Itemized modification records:
_ _ _

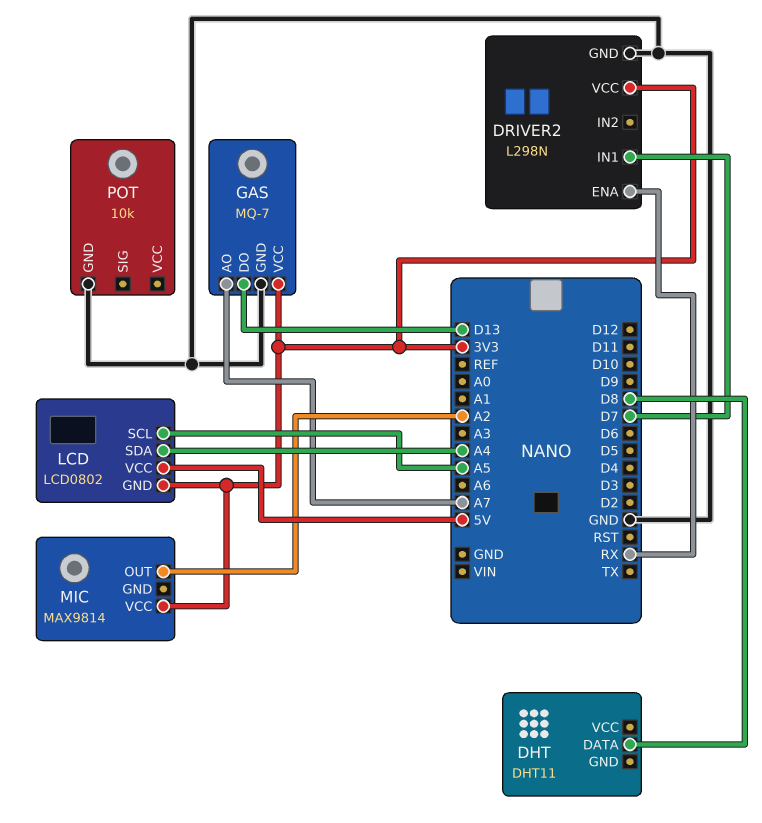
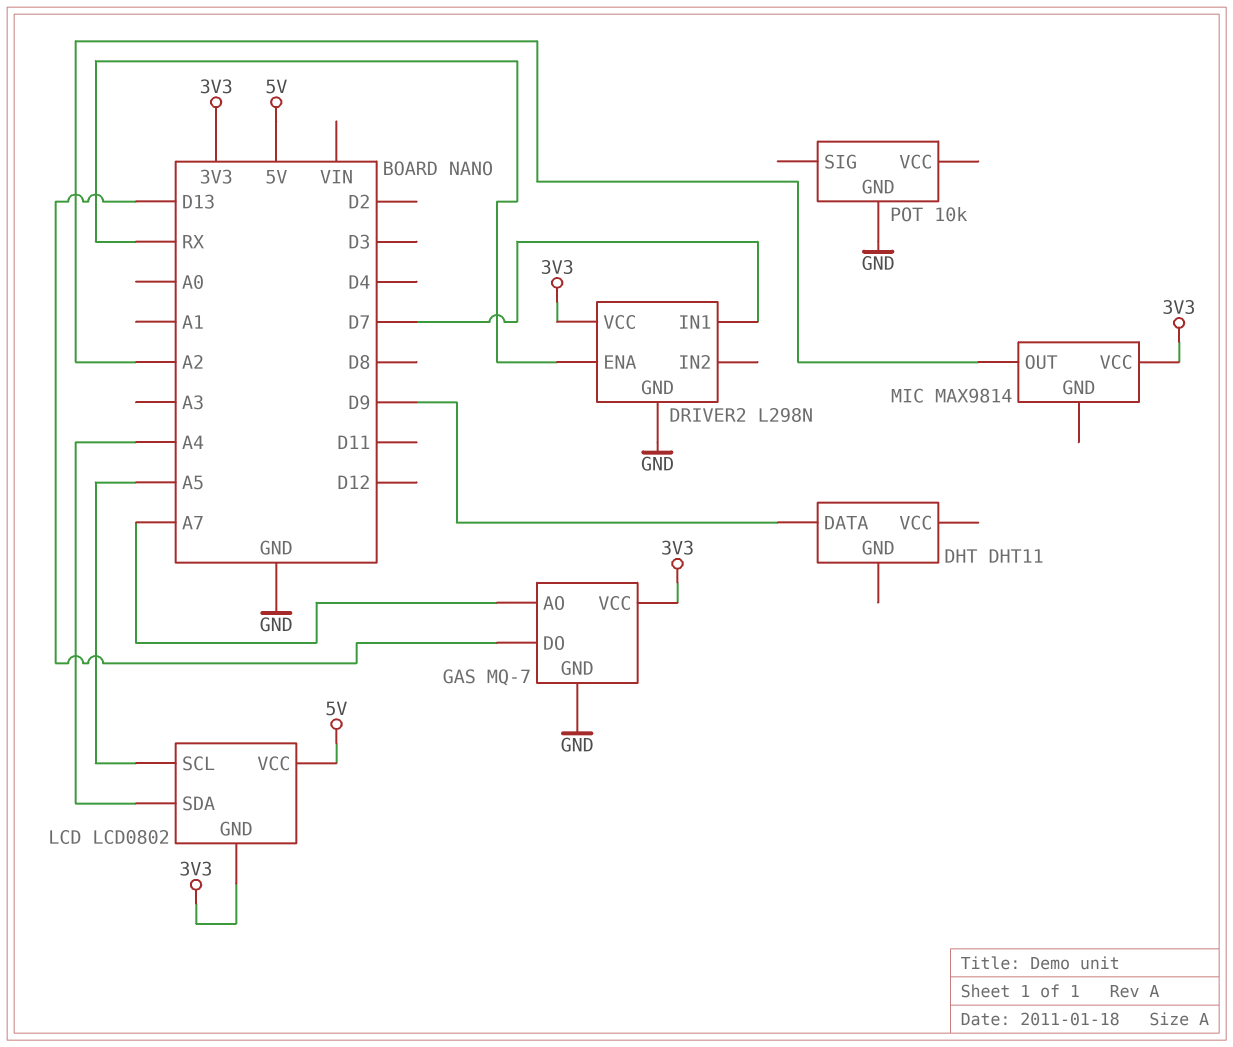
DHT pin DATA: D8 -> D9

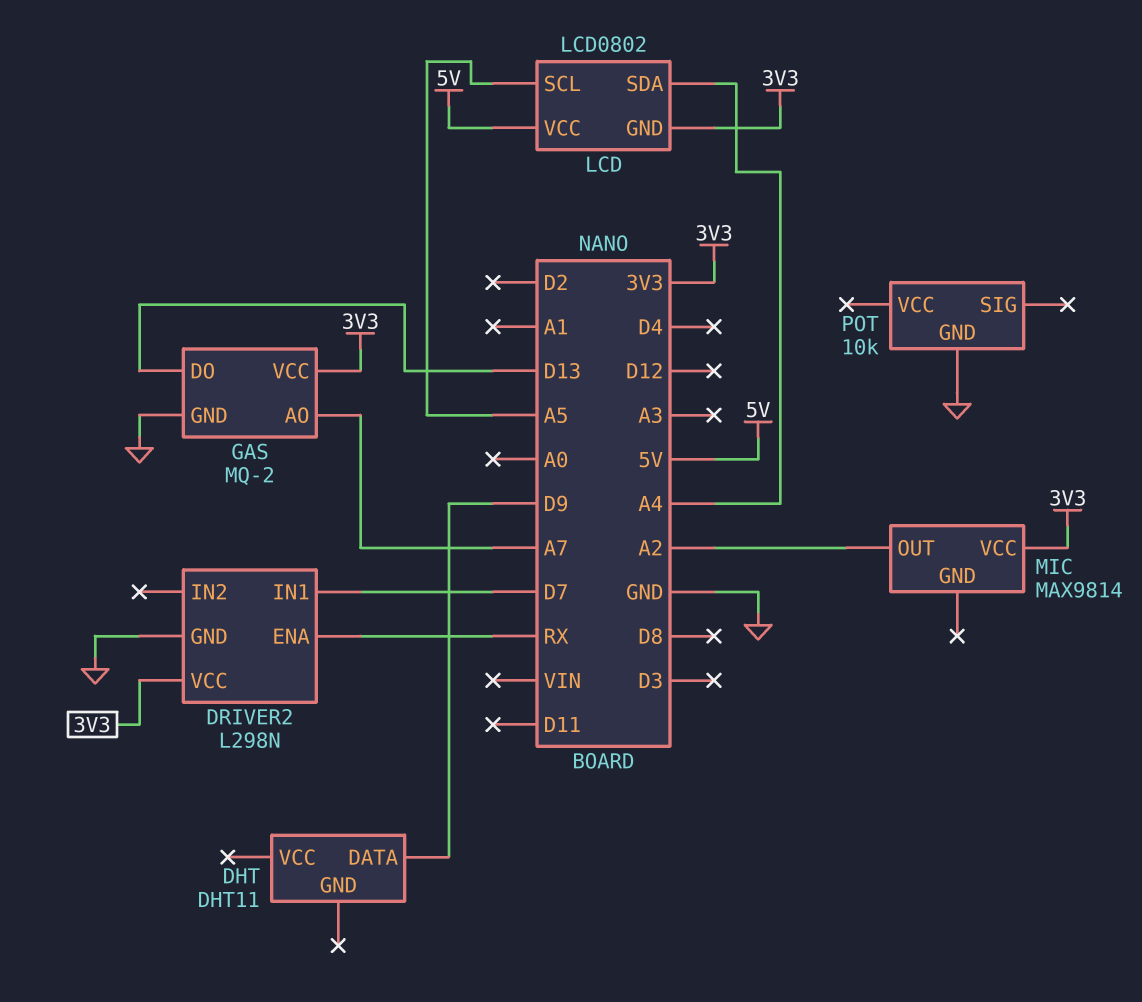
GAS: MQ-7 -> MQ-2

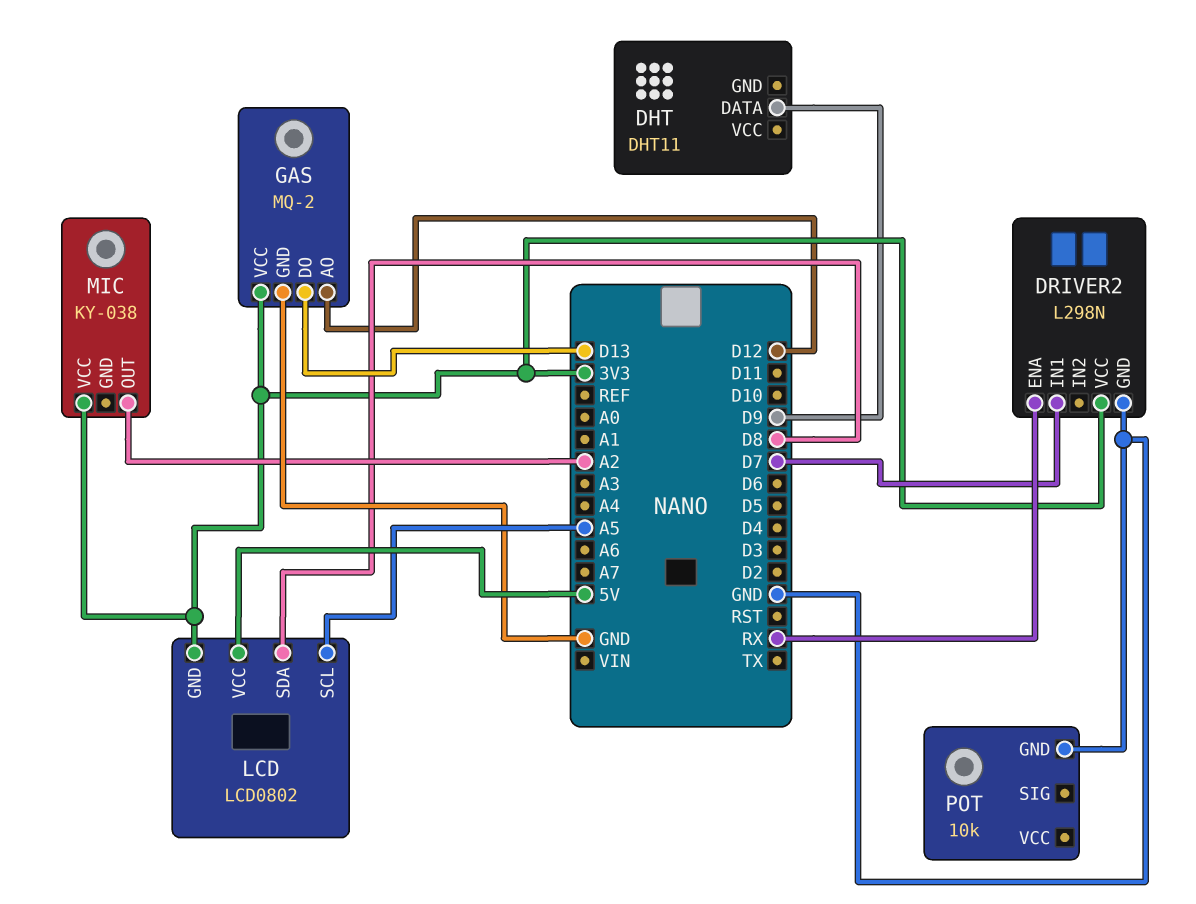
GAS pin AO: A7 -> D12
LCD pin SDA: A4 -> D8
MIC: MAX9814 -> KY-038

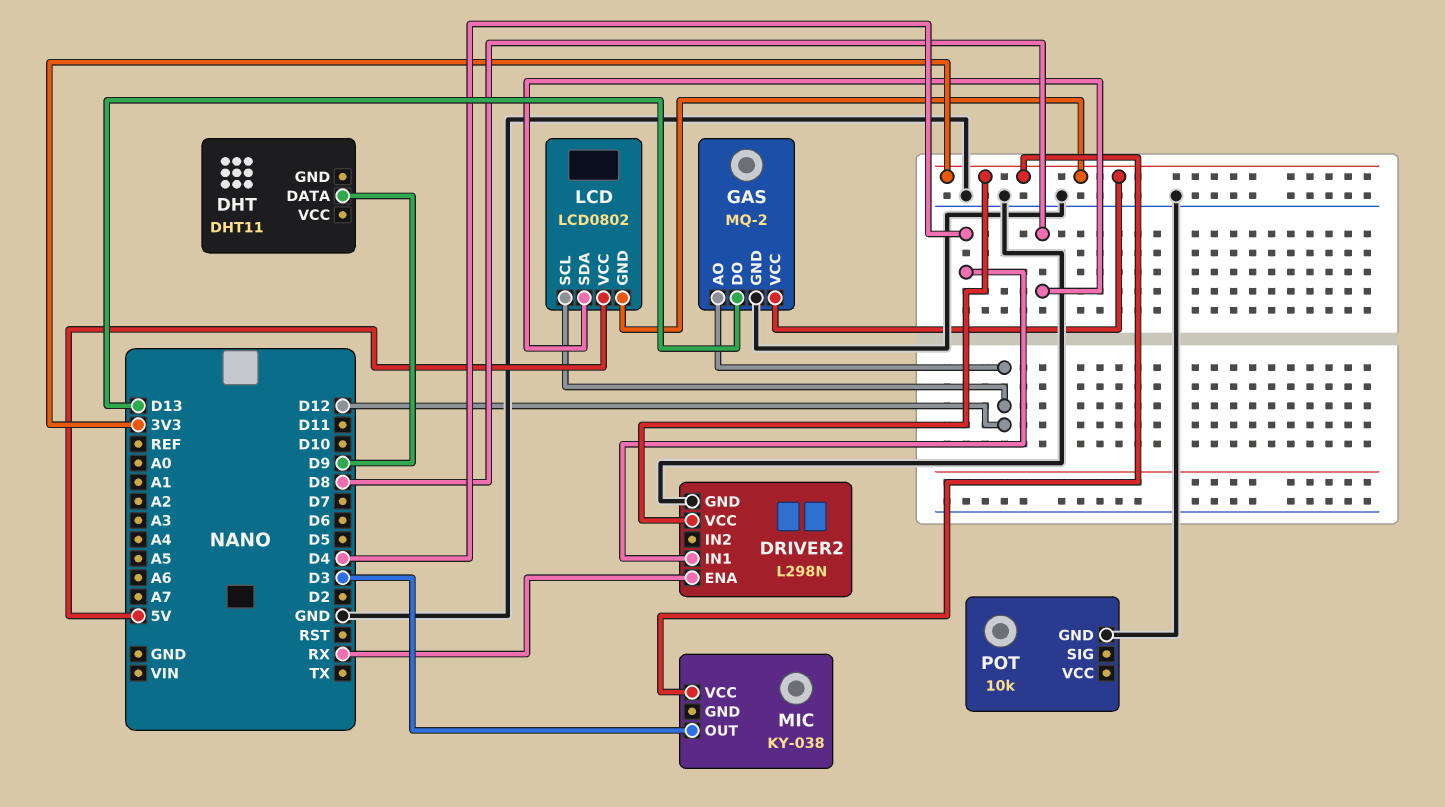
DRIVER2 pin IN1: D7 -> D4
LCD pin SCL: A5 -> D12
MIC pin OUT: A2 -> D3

_ _ _

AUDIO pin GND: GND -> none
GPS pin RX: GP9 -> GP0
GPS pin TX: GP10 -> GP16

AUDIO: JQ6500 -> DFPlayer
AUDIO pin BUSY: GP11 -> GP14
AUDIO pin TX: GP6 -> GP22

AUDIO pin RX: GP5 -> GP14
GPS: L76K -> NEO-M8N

_ _ _

*Exercise*
Among the entries above, locate the lines containing "GPS pin RX: GP9 -> GP0" and "GPS: L76K -> NEO-M8N", and transcribe exactly those two lines and all lines between.

*Solution below*
GPS pin RX: GP9 -> GP0
GPS pin TX: GP10 -> GP16

AUDIO: JQ6500 -> DFPlayer
AUDIO pin BUSY: GP11 -> GP14
AUDIO pin TX: GP6 -> GP22

AUDIO pin RX: GP5 -> GP14
GPS: L76K -> NEO-M8N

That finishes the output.